In the data below, how many lines include the string "samolot"? Give only the number.

Data block =>
· · ·
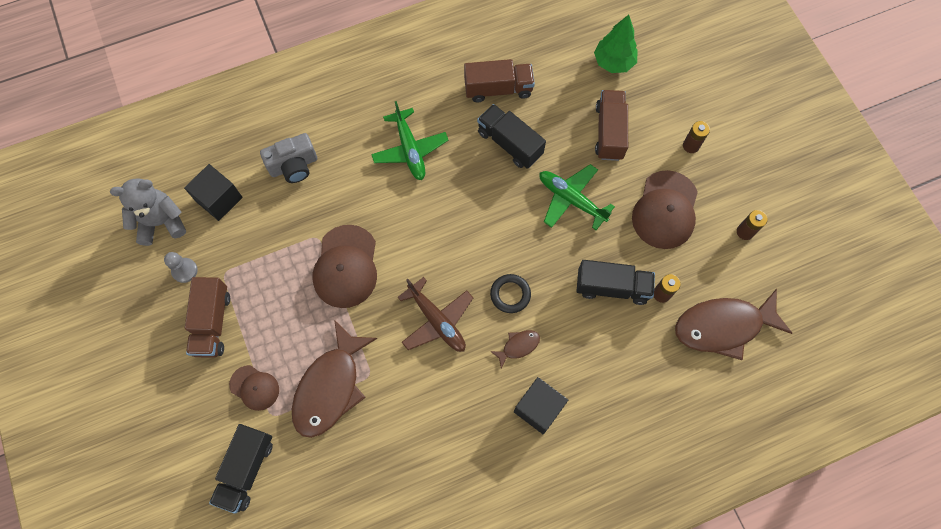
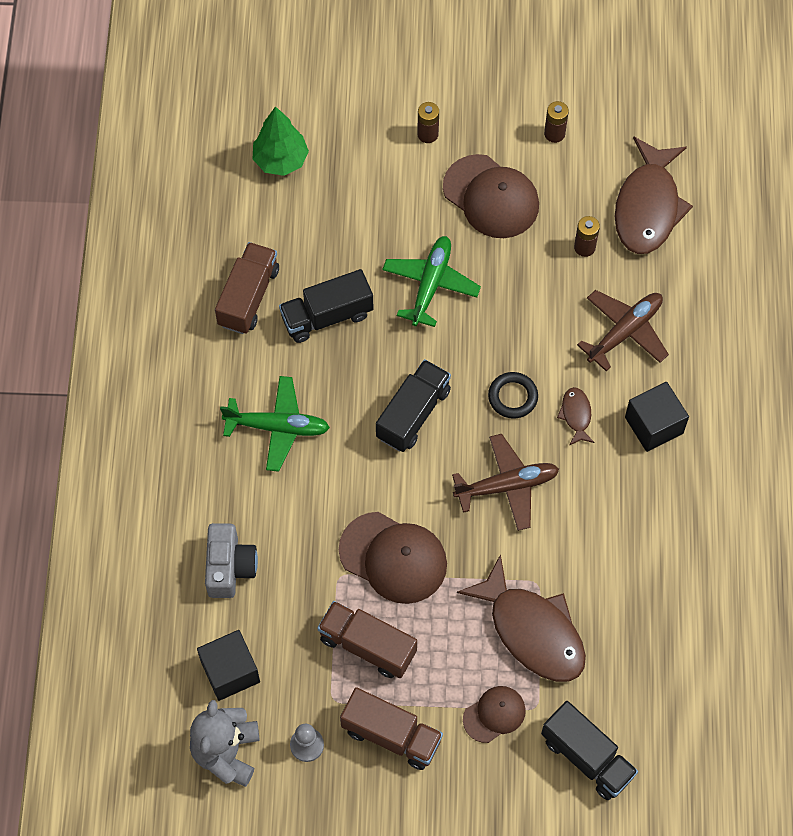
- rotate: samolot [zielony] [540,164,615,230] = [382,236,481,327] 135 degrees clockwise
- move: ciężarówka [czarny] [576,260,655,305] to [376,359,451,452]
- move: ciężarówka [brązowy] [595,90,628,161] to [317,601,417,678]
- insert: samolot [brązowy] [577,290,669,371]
· · ·
Task answer =>
2